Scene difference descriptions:
====================
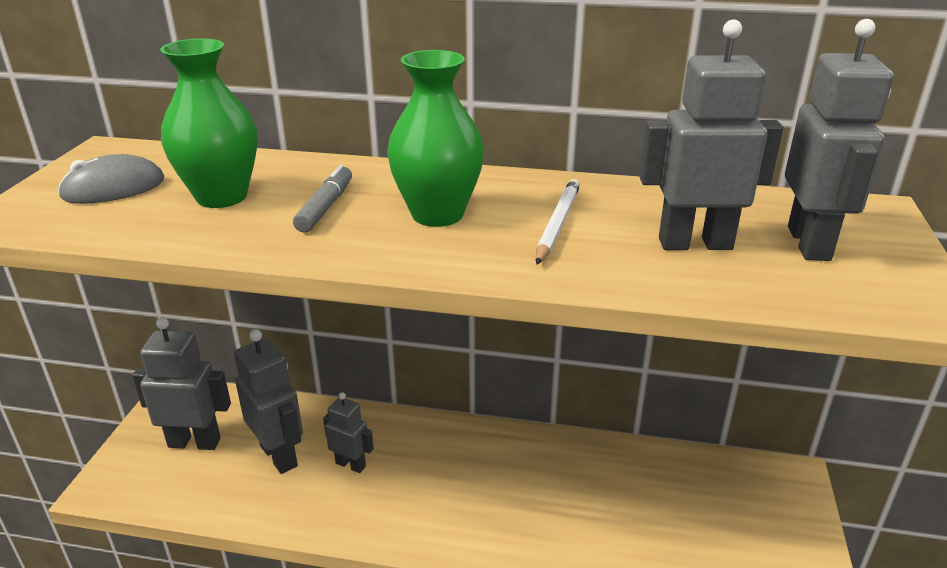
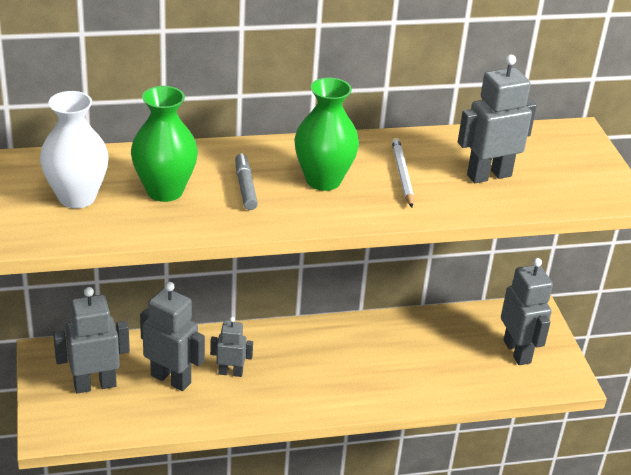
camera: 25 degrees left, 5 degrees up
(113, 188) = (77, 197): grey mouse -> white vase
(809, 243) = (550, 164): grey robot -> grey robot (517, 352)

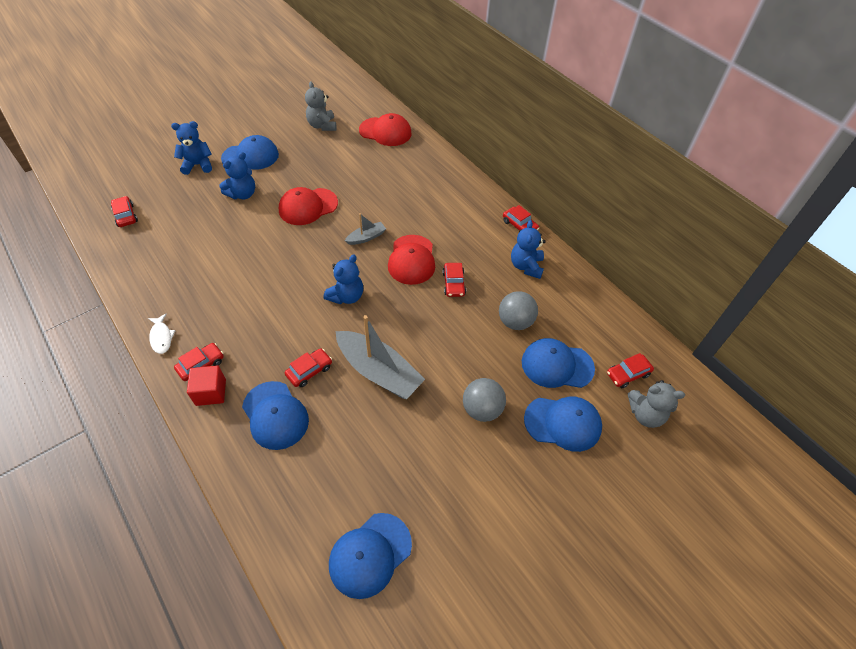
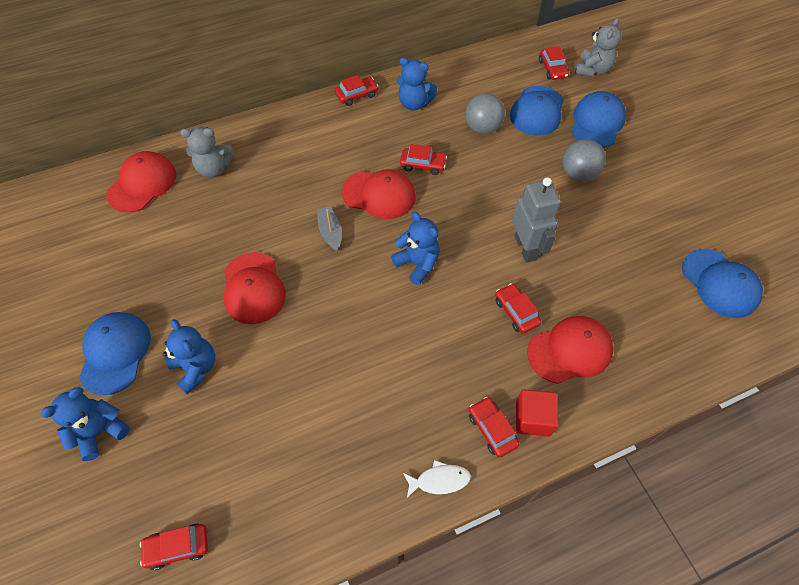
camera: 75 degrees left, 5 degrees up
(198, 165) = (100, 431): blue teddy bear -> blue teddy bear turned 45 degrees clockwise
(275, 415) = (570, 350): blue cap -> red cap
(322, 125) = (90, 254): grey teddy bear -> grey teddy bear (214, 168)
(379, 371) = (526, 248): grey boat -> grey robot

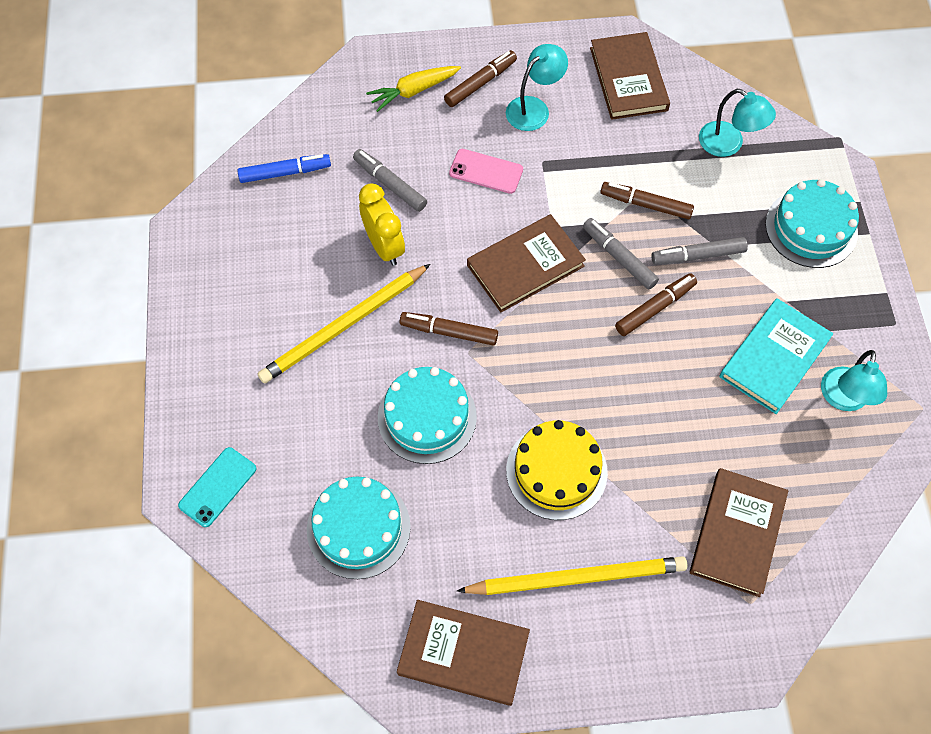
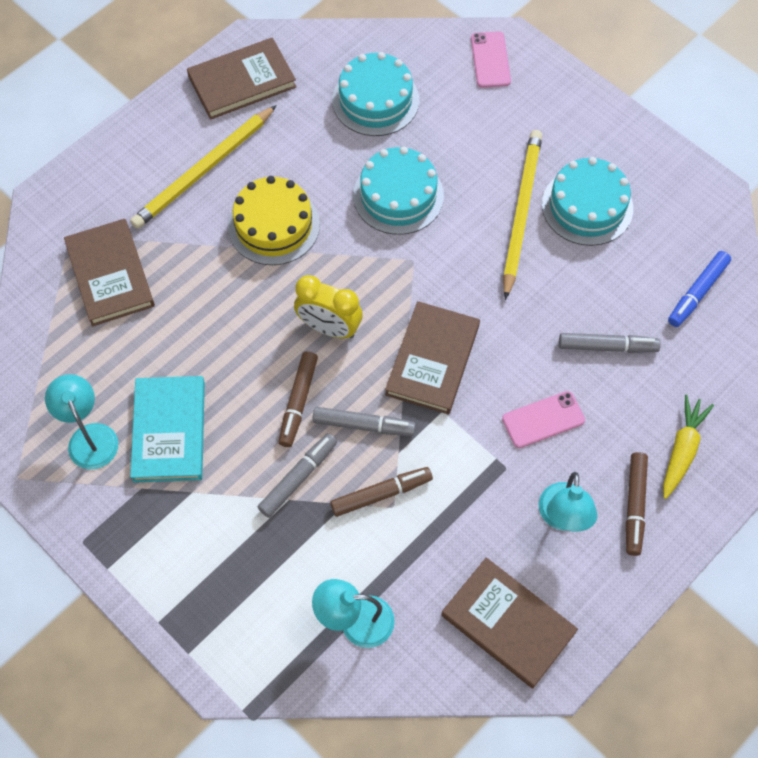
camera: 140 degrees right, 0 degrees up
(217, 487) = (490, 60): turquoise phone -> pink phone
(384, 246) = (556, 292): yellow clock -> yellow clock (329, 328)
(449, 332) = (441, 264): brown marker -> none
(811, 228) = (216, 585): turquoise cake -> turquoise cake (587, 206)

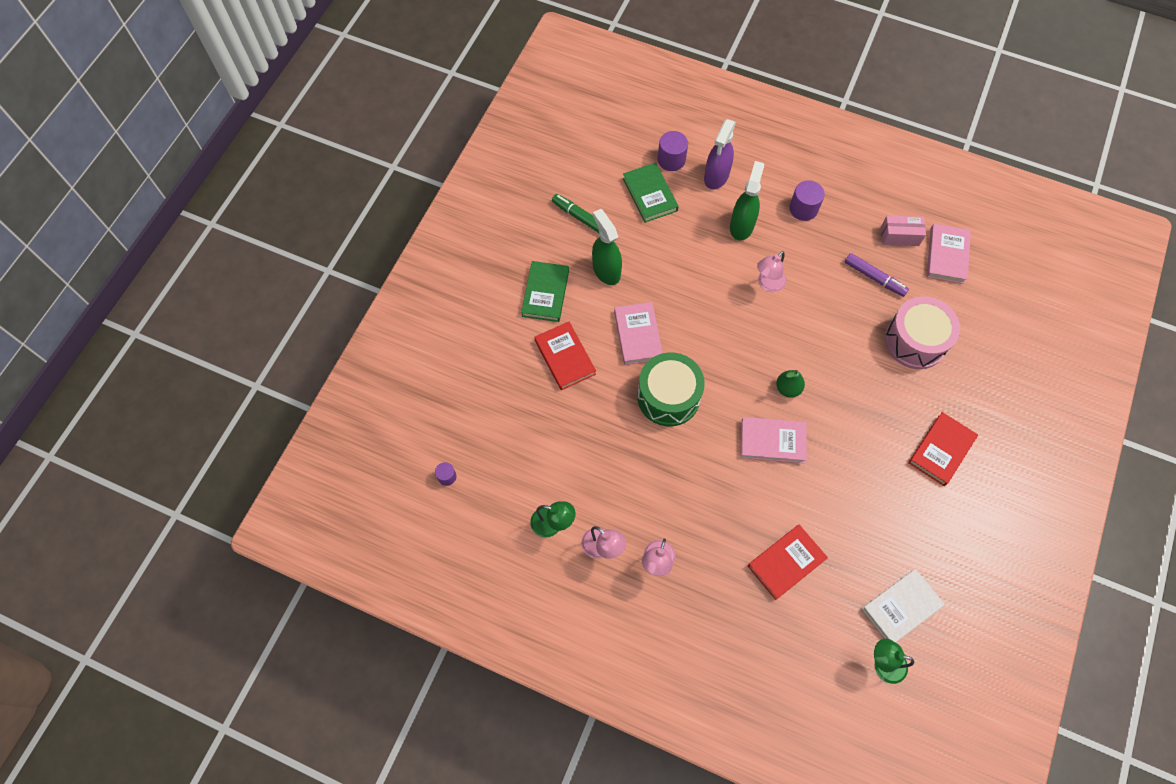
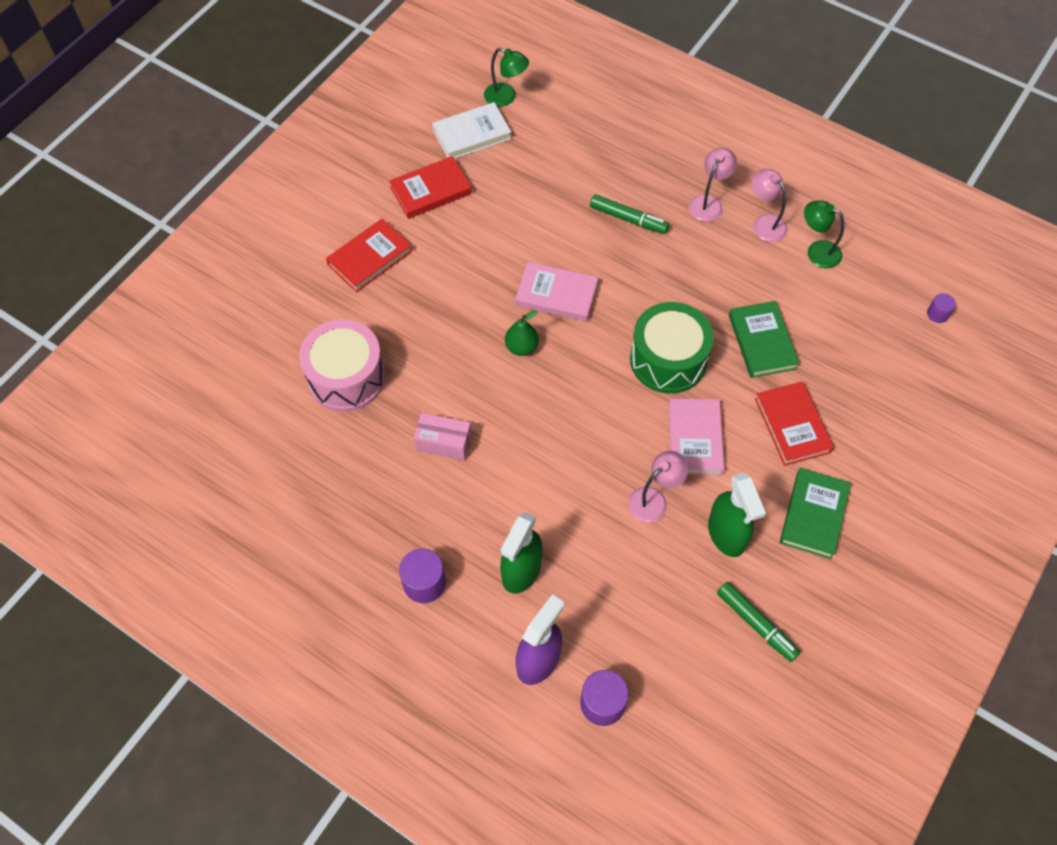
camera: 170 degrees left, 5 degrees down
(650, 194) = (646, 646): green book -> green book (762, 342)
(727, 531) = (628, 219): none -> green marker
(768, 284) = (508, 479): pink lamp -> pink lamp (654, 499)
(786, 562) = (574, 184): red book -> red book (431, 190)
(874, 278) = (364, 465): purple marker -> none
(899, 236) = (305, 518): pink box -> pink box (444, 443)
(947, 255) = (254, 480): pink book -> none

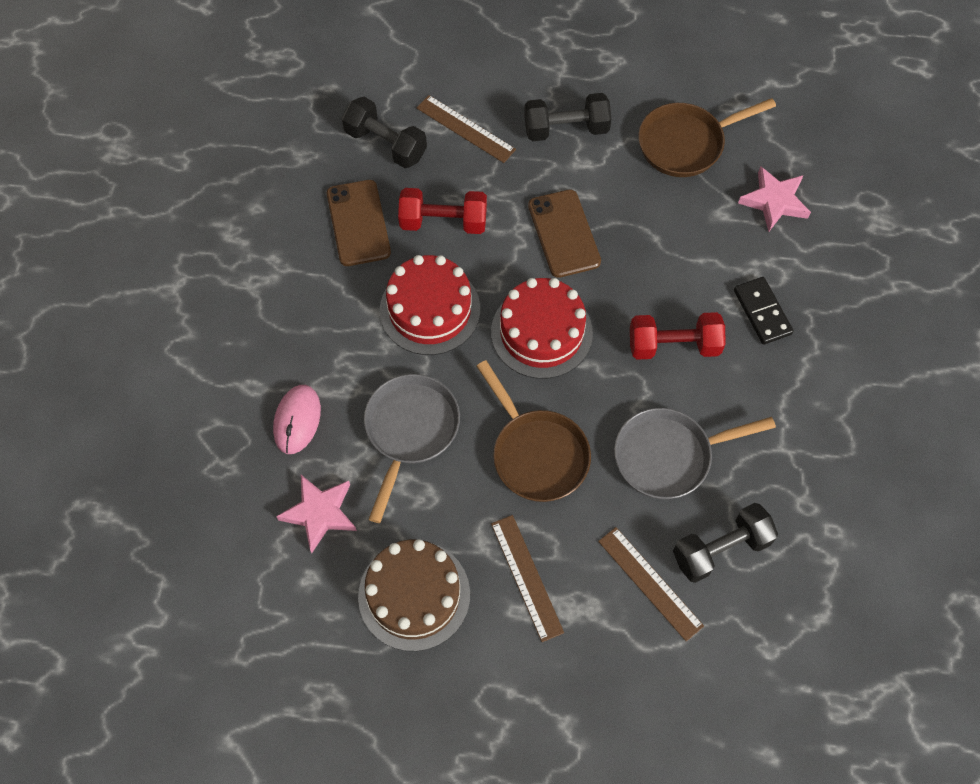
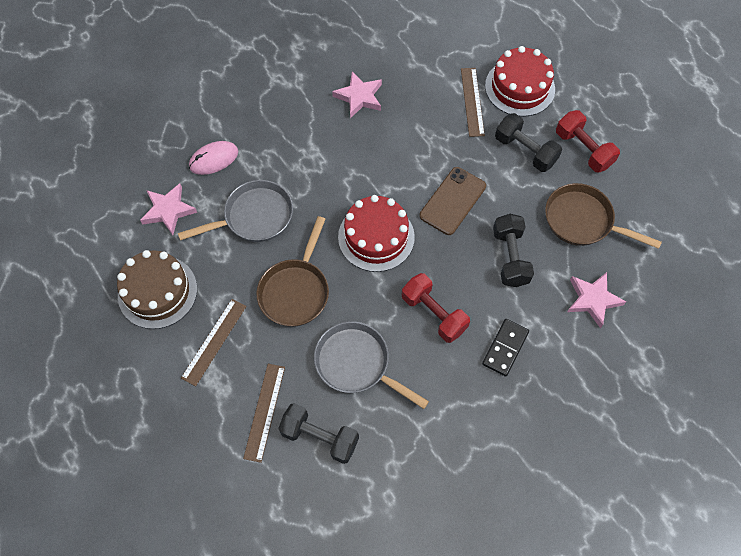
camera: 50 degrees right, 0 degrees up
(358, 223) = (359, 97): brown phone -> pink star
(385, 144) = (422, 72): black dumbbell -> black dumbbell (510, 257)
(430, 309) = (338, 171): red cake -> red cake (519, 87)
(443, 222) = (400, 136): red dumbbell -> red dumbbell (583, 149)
====================
What is being asked:
Lines before the one containing "(430, 309) = (338, 171): red" are left out. Repeat that line and all lines after it in the records above exactly.

Response to this task:
(430, 309) = (338, 171): red cake -> red cake (519, 87)
(443, 222) = (400, 136): red dumbbell -> red dumbbell (583, 149)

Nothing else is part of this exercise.